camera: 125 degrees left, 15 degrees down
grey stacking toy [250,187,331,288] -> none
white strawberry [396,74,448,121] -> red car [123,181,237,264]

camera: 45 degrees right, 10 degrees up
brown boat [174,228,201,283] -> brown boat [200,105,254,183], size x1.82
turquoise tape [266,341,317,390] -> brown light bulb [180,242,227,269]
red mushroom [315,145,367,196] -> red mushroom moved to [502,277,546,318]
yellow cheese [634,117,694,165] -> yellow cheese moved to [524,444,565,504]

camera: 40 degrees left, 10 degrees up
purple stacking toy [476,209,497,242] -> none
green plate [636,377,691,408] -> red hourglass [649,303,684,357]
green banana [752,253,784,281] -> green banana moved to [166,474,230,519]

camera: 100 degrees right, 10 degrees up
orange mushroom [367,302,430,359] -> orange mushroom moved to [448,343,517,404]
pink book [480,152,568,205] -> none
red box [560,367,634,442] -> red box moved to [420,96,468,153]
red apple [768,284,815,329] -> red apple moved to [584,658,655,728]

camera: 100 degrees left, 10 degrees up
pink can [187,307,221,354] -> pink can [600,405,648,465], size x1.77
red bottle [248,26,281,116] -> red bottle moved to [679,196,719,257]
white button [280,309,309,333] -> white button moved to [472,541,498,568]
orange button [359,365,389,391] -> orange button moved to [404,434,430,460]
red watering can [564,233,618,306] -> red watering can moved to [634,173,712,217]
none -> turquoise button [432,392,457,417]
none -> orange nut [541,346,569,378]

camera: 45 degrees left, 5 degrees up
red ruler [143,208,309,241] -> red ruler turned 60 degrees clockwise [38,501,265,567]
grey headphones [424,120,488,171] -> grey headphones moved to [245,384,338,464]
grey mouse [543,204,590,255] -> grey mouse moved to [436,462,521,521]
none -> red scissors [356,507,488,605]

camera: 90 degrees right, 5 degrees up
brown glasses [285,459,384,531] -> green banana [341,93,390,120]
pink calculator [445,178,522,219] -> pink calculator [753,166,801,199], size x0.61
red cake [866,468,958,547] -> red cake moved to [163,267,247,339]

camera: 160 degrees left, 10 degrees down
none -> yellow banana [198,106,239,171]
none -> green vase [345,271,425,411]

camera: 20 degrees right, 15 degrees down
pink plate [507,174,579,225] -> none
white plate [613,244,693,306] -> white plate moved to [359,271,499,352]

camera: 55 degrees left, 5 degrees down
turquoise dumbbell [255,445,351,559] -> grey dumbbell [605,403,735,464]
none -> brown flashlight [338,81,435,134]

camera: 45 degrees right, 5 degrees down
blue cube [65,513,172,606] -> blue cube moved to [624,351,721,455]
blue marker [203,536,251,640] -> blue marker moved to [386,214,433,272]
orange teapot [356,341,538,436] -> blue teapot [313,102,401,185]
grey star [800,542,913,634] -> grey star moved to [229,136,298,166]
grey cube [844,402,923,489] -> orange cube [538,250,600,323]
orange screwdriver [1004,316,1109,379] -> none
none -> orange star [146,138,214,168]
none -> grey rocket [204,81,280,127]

• REQUEST: All lines from the line containing "grey cube [844,402,923,489]" through the last line of the data are to be repeated exactly; no other line belongs in the answer.

• RESPONSE BOX:
grey cube [844,402,923,489] -> orange cube [538,250,600,323]
orange screwdriver [1004,316,1109,379] -> none
none -> orange star [146,138,214,168]
none -> grey rocket [204,81,280,127]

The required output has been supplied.